INFORMATION SHOWN >>

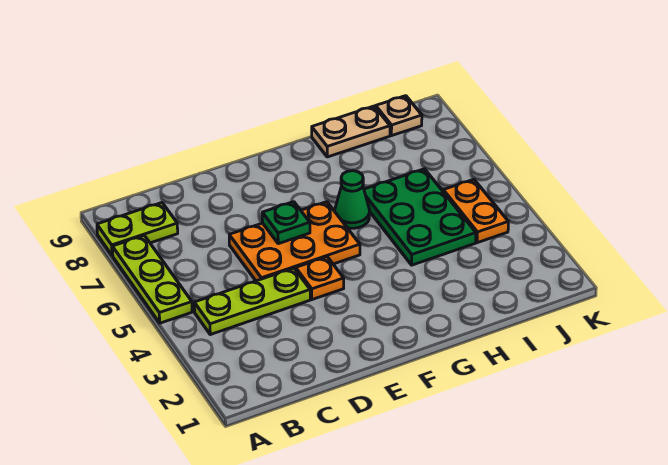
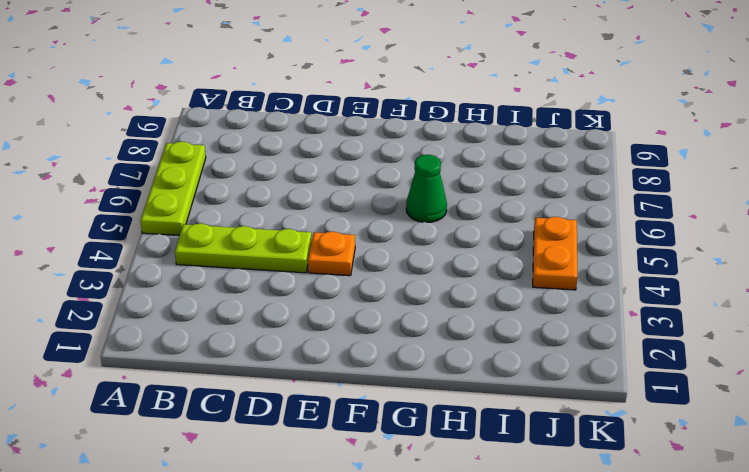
none -> lime plate A8:B8 level 1
none -> orange plate D5:F6 level 1

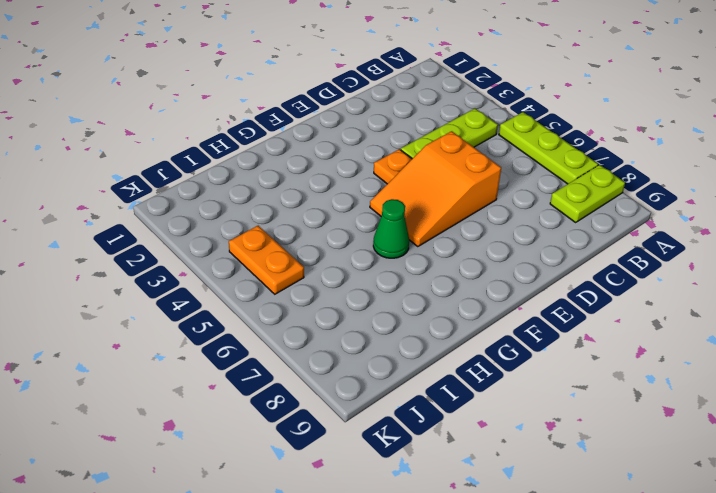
orange slope D5:F6 level 1 top D -> orange plate D5:F6 level 1
none -> green plate H4:I6 level 1
none -> tan plate H9:I9 level 1

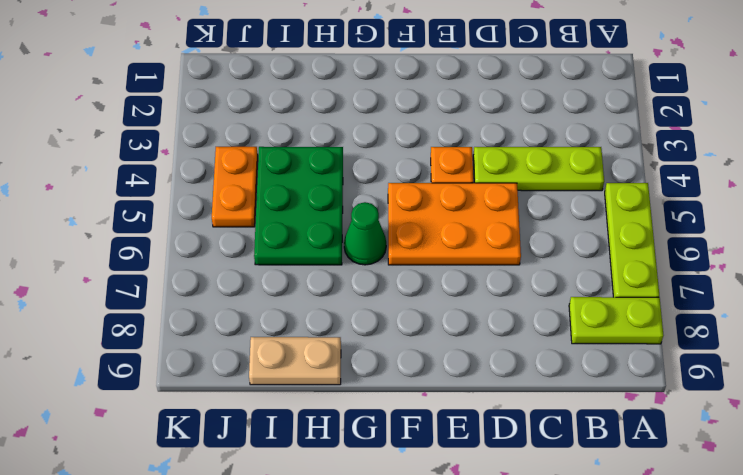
none -> tan plate J9 level 1
none -> green plate E6 level 2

PROBLEM STATEMENT >> The answer must be the full listing retyped exactly, with no pictures in it.

RESPONSE TO THIS EXERCISE >>
none -> lime plate A8:B8 level 1
none -> orange plate D5:F6 level 1

orange slope D5:F6 level 1 top D -> orange plate D5:F6 level 1
none -> green plate H4:I6 level 1
none -> tan plate H9:I9 level 1

none -> tan plate J9 level 1
none -> green plate E6 level 2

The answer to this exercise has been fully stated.